Segment Start: Exercise data
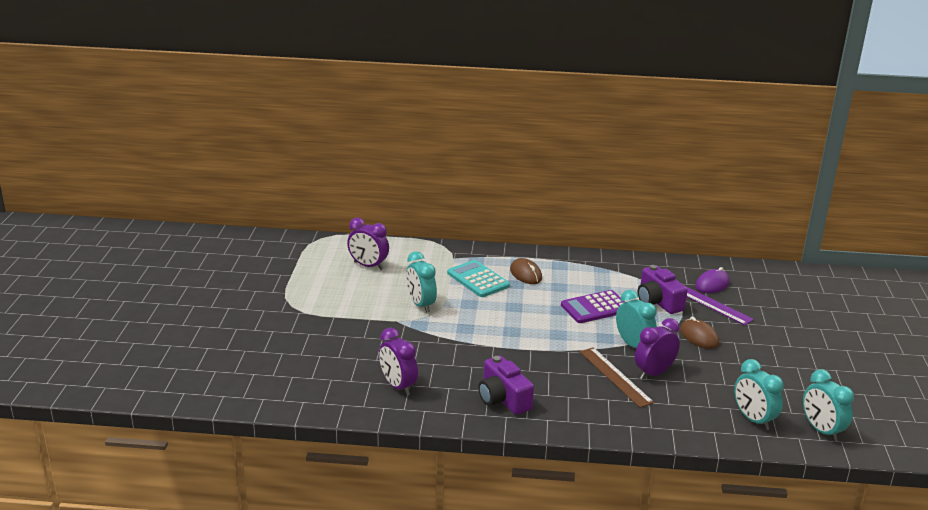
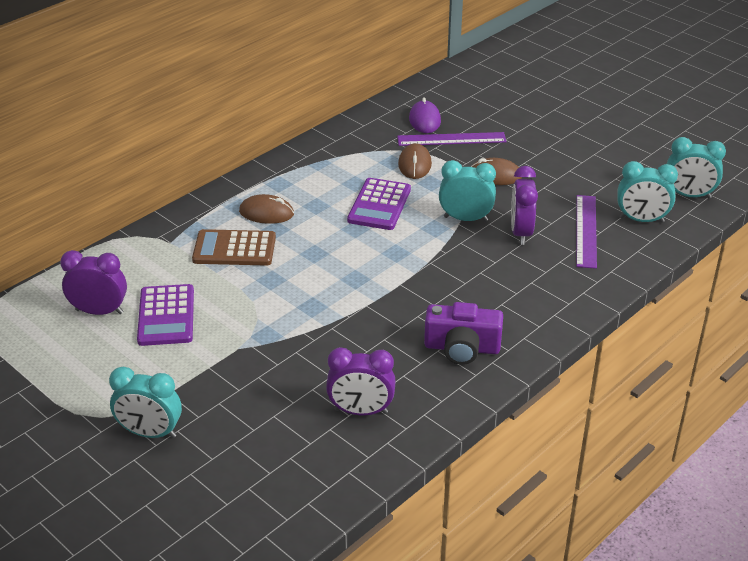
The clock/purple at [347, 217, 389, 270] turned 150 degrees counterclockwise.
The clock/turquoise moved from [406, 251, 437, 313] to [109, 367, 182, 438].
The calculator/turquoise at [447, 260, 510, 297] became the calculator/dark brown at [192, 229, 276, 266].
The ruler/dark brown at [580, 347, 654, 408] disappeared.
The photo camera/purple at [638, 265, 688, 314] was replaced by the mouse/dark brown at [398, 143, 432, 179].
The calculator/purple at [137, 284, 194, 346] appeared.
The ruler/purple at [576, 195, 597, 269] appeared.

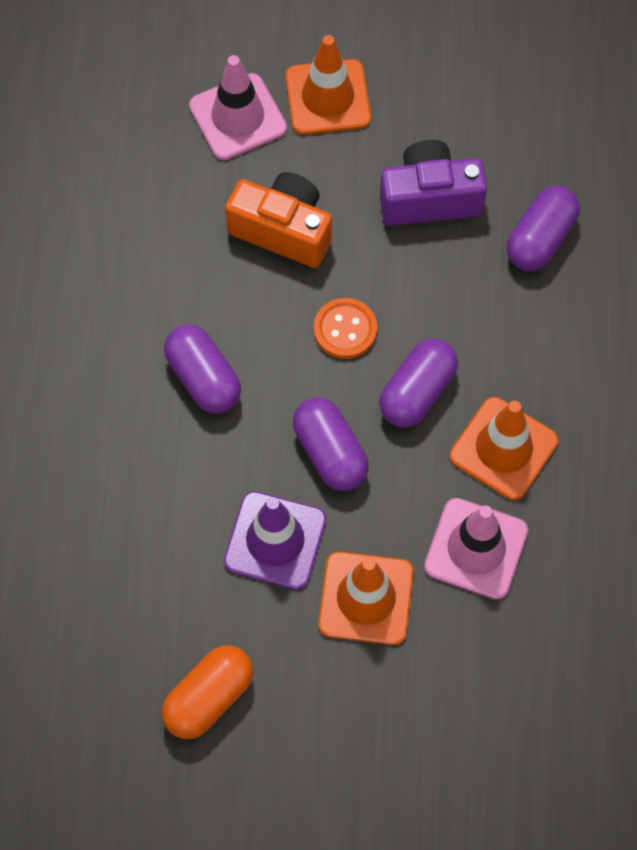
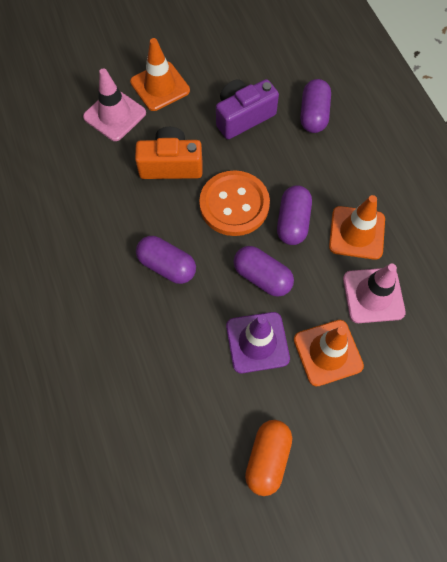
The button/bright orange at [314, 298, 377, 359] changed to 1.76 times the size.

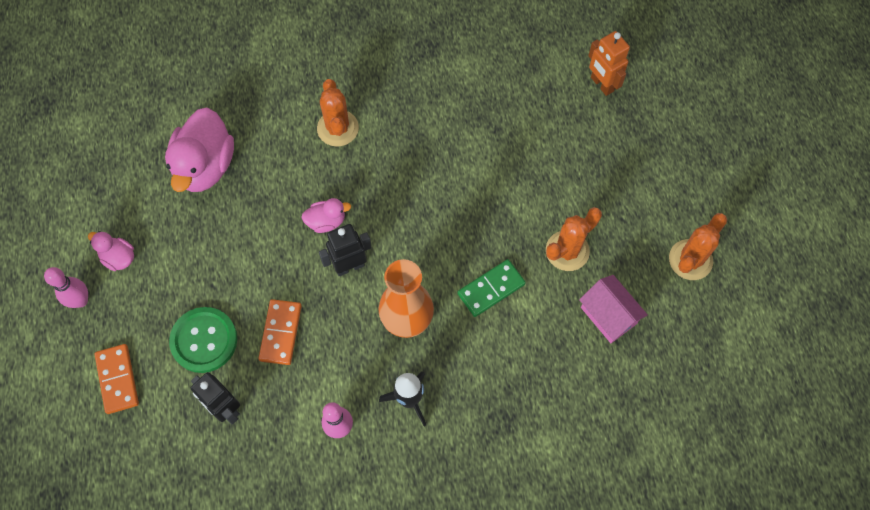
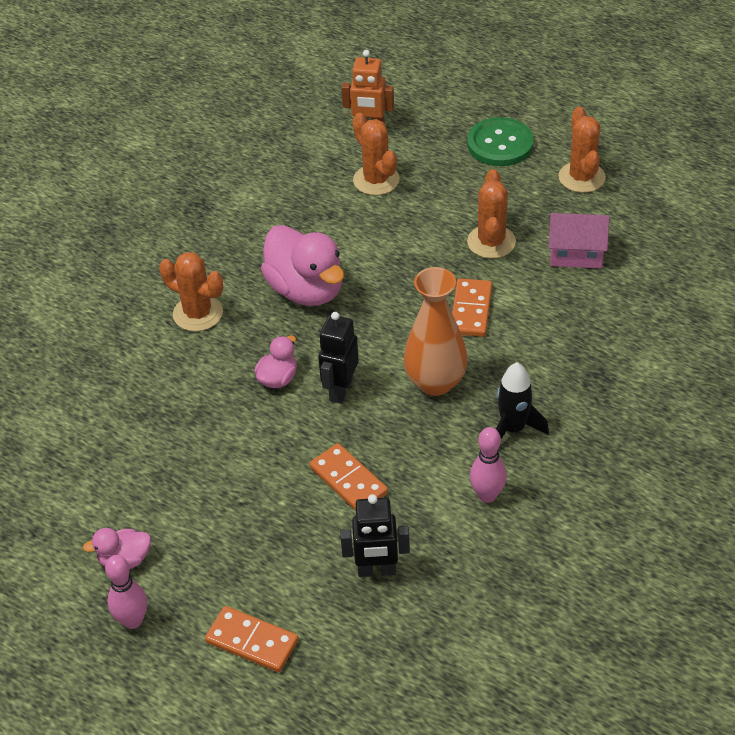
The rubber duck/pink moved from [165, 108, 234, 192] to [261, 225, 344, 306].
The button/emerald moved from [169, 307, 237, 373] to [467, 117, 534, 166].
The domino/emerald at [457, 259, 526, 317] became the domino/bright orange at [452, 278, 492, 337].
The saguaro cactus/bright orange at [353, 113, 400, 195] appeared.

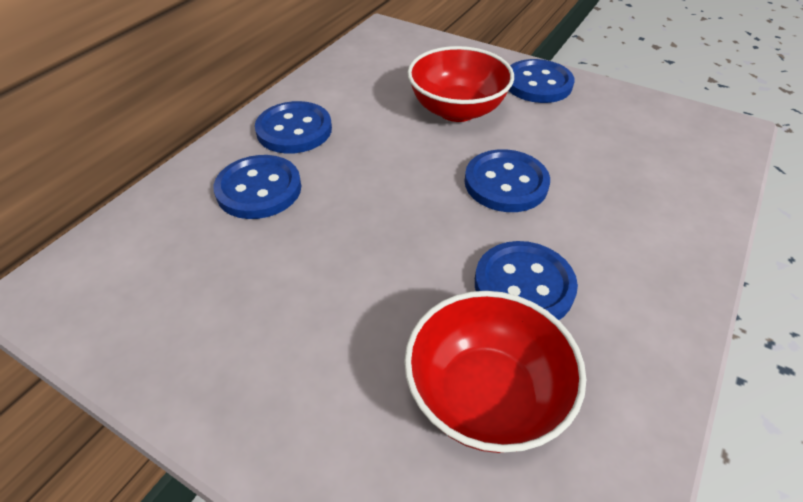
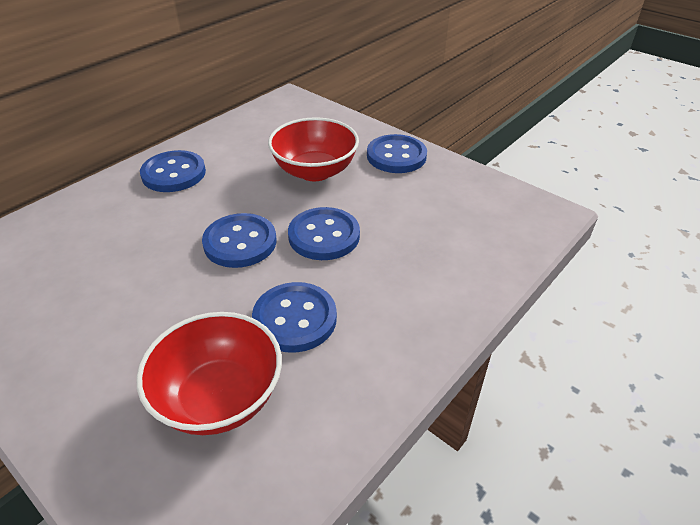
The button/royal blue moved from [213, 155, 301, 219] to [202, 213, 277, 268].

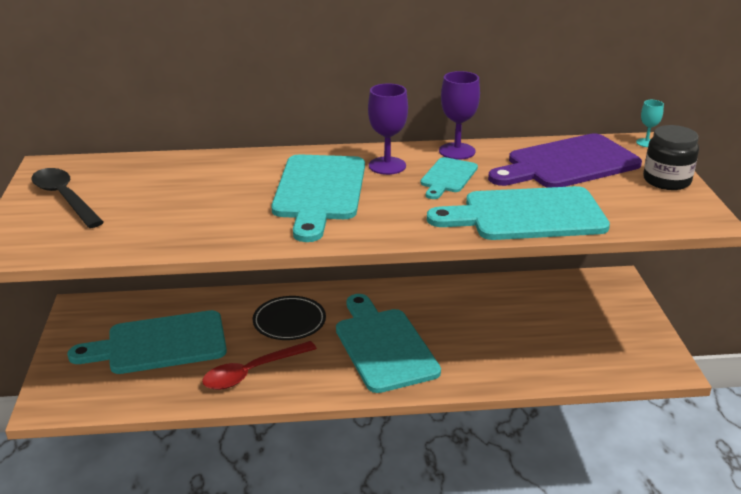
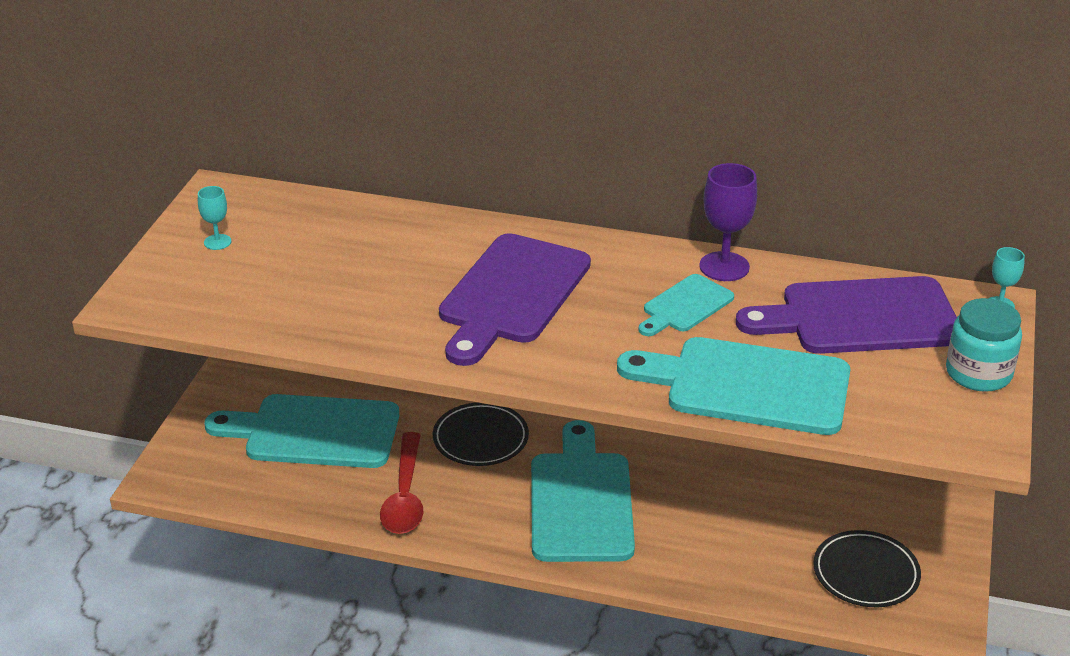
The teaspoon/black at [31, 168, 104, 228] was replaced by the goblet/turquoise at [198, 186, 232, 250].
The teaspoon/red at [202, 341, 317, 390] turned 75 degrees counterclockwise.
The chopping board/turquoise at [271, 154, 365, 242] became the chopping board/purple at [439, 233, 591, 366].
The goblet/purple at [368, 83, 408, 175] disappeared.
The jam jar/black at [643, 125, 699, 190] became the jam jar/turquoise at [946, 298, 1022, 392].
The plate/black at [813, 530, 921, 607] appeared.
Segment End: Exercise data
Above are records; repeat only the lines from the line with "The calculator/purple at" through the line with "The teaspoon/black at", and leave pictures out.

The calculator/purple at [137, 284, 194, 346] appeared.
The ruler/purple at [576, 195, 597, 269] appeared.

The button/bright orange at [314, 298, 377, 359] changed to 1.76 times the size.

The rubber duck/pink moved from [165, 108, 234, 192] to [261, 225, 344, 306].
The button/emerald moved from [169, 307, 237, 373] to [467, 117, 534, 166].
The domino/emerald at [457, 259, 526, 317] became the domino/bright orange at [452, 278, 492, 337].
The saguaro cactus/bright orange at [353, 113, 400, 195] appeared.

The button/royal blue moved from [213, 155, 301, 219] to [202, 213, 277, 268].

The teaspoon/black at [31, 168, 104, 228] was replaced by the goblet/turquoise at [198, 186, 232, 250].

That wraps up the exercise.